**TASK DIRECTIONS:** Output the listing below verbatim, from its first line to its last.

**DATA UNDER STUDY:**

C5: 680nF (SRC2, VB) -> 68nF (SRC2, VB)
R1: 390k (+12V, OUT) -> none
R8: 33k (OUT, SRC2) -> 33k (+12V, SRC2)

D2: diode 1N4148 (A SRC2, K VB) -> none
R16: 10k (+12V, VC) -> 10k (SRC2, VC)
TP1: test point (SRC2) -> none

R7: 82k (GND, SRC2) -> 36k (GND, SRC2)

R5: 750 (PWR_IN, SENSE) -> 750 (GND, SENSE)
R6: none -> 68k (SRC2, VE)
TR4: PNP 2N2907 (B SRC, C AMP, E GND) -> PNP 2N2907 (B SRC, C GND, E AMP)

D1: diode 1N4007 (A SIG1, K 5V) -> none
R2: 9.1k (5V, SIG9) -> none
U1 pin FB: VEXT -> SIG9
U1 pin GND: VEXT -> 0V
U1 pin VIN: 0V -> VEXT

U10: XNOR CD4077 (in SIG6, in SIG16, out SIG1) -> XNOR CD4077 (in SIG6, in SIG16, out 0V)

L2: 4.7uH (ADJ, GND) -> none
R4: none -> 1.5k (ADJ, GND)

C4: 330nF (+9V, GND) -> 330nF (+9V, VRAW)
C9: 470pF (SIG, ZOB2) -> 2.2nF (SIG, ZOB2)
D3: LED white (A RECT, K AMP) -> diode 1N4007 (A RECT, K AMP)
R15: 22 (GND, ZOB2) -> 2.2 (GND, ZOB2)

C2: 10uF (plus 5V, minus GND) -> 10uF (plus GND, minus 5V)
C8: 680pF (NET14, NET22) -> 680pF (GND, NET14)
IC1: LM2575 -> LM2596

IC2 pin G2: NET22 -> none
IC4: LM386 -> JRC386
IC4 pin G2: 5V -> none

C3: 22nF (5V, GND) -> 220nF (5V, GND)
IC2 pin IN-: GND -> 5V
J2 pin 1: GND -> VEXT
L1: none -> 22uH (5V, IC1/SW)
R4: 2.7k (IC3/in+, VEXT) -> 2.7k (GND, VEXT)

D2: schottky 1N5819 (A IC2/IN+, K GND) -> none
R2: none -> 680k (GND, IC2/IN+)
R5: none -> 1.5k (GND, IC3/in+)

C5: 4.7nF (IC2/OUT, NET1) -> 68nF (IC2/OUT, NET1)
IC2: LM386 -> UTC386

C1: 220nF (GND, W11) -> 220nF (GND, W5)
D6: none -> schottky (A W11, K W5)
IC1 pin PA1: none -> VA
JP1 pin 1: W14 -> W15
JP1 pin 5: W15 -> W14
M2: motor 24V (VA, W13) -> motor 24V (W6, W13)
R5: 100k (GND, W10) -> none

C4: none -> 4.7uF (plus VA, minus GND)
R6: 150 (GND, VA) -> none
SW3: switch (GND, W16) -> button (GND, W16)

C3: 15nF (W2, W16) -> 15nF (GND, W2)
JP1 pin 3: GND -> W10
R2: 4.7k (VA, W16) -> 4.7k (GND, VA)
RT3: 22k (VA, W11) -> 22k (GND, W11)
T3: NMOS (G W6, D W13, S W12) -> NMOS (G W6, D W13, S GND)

**TASK OUTPUT:**
C5: 680nF (SRC2, VB) -> 68nF (SRC2, VB)
R1: 390k (+12V, OUT) -> none
R8: 33k (OUT, SRC2) -> 33k (+12V, SRC2)

D2: diode 1N4148 (A SRC2, K VB) -> none
R16: 10k (+12V, VC) -> 10k (SRC2, VC)
TP1: test point (SRC2) -> none

R7: 82k (GND, SRC2) -> 36k (GND, SRC2)

R5: 750 (PWR_IN, SENSE) -> 750 (GND, SENSE)
R6: none -> 68k (SRC2, VE)
TR4: PNP 2N2907 (B SRC, C AMP, E GND) -> PNP 2N2907 (B SRC, C GND, E AMP)

D1: diode 1N4007 (A SIG1, K 5V) -> none
R2: 9.1k (5V, SIG9) -> none
U1 pin FB: VEXT -> SIG9
U1 pin GND: VEXT -> 0V
U1 pin VIN: 0V -> VEXT

U10: XNOR CD4077 (in SIG6, in SIG16, out SIG1) -> XNOR CD4077 (in SIG6, in SIG16, out 0V)

L2: 4.7uH (ADJ, GND) -> none
R4: none -> 1.5k (ADJ, GND)

C4: 330nF (+9V, GND) -> 330nF (+9V, VRAW)
C9: 470pF (SIG, ZOB2) -> 2.2nF (SIG, ZOB2)
D3: LED white (A RECT, K AMP) -> diode 1N4007 (A RECT, K AMP)
R15: 22 (GND, ZOB2) -> 2.2 (GND, ZOB2)

C2: 10uF (plus 5V, minus GND) -> 10uF (plus GND, minus 5V)
C8: 680pF (NET14, NET22) -> 680pF (GND, NET14)
IC1: LM2575 -> LM2596

IC2 pin G2: NET22 -> none
IC4: LM386 -> JRC386
IC4 pin G2: 5V -> none

C3: 22nF (5V, GND) -> 220nF (5V, GND)
IC2 pin IN-: GND -> 5V
J2 pin 1: GND -> VEXT
L1: none -> 22uH (5V, IC1/SW)
R4: 2.7k (IC3/in+, VEXT) -> 2.7k (GND, VEXT)

D2: schottky 1N5819 (A IC2/IN+, K GND) -> none
R2: none -> 680k (GND, IC2/IN+)
R5: none -> 1.5k (GND, IC3/in+)

C5: 4.7nF (IC2/OUT, NET1) -> 68nF (IC2/OUT, NET1)
IC2: LM386 -> UTC386

C1: 220nF (GND, W11) -> 220nF (GND, W5)
D6: none -> schottky (A W11, K W5)
IC1 pin PA1: none -> VA
JP1 pin 1: W14 -> W15
JP1 pin 5: W15 -> W14
M2: motor 24V (VA, W13) -> motor 24V (W6, W13)
R5: 100k (GND, W10) -> none

C4: none -> 4.7uF (plus VA, minus GND)
R6: 150 (GND, VA) -> none
SW3: switch (GND, W16) -> button (GND, W16)

C3: 15nF (W2, W16) -> 15nF (GND, W2)
JP1 pin 3: GND -> W10
R2: 4.7k (VA, W16) -> 4.7k (GND, VA)
RT3: 22k (VA, W11) -> 22k (GND, W11)
T3: NMOS (G W6, D W13, S W12) -> NMOS (G W6, D W13, S GND)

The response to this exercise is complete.